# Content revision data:
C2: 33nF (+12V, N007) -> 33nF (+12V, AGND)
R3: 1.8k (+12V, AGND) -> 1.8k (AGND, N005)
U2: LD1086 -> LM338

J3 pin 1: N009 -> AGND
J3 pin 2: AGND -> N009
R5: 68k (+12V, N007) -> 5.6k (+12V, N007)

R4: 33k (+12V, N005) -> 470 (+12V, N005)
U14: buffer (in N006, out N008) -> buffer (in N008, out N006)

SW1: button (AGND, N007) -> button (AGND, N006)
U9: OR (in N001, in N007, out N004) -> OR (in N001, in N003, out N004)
* * *
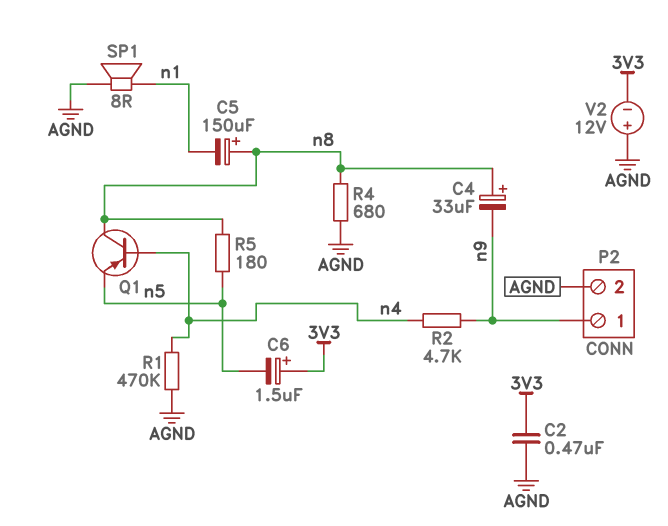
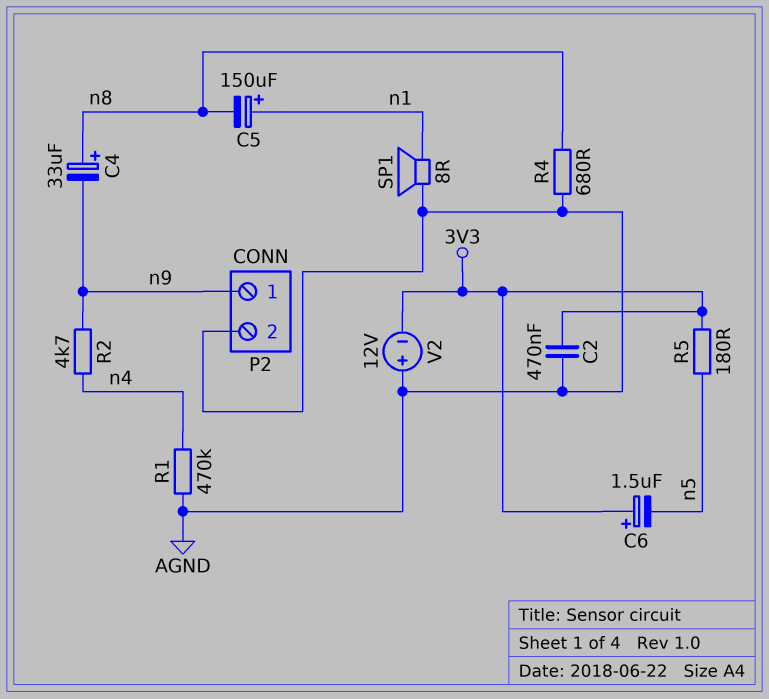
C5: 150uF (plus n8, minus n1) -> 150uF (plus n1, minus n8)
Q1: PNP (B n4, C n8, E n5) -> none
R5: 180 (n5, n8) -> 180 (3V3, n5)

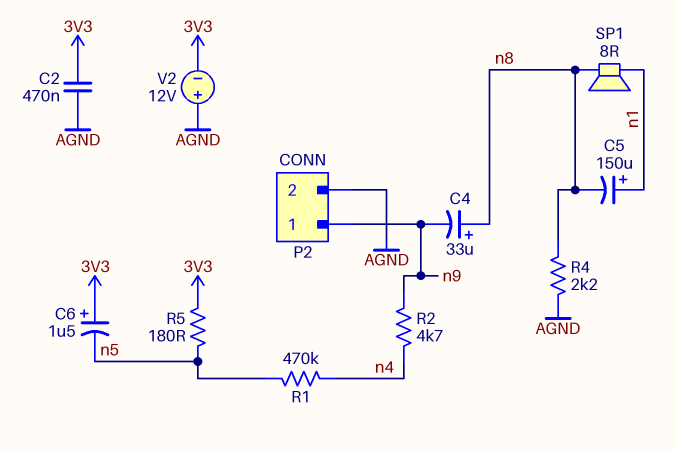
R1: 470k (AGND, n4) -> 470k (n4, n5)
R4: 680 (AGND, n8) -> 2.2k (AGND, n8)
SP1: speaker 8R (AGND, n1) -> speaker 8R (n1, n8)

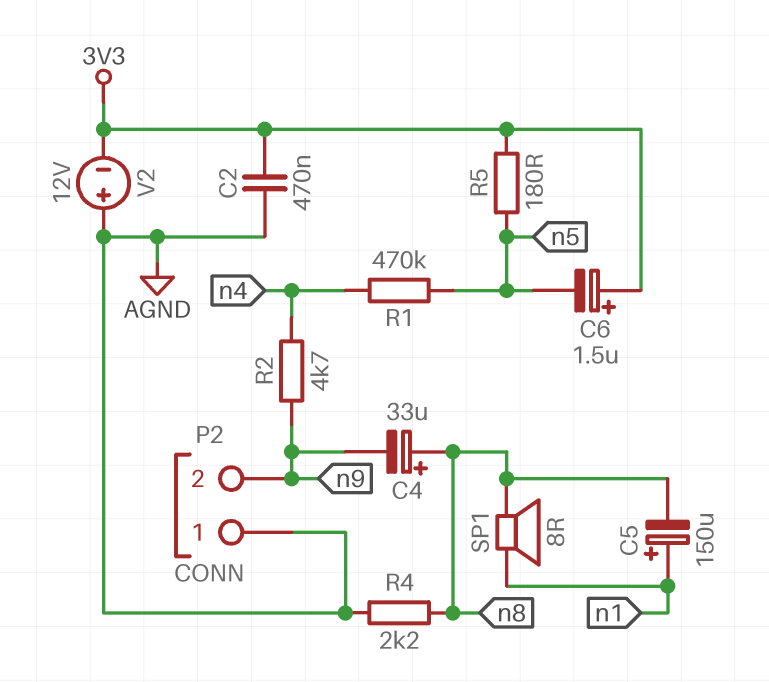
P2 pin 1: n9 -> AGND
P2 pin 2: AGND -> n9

# PROBLEM DETAILS:
Output exactly those lines of the data above that run from the line with "R1: 470k (AGND, n4) -> 470k (n4, n5)" up to and including the line with "P2 pin 2: AGND -> n9". No pictures go in.

# EXERCISE RESPONSE:
R1: 470k (AGND, n4) -> 470k (n4, n5)
R4: 680 (AGND, n8) -> 2.2k (AGND, n8)
SP1: speaker 8R (AGND, n1) -> speaker 8R (n1, n8)

P2 pin 1: n9 -> AGND
P2 pin 2: AGND -> n9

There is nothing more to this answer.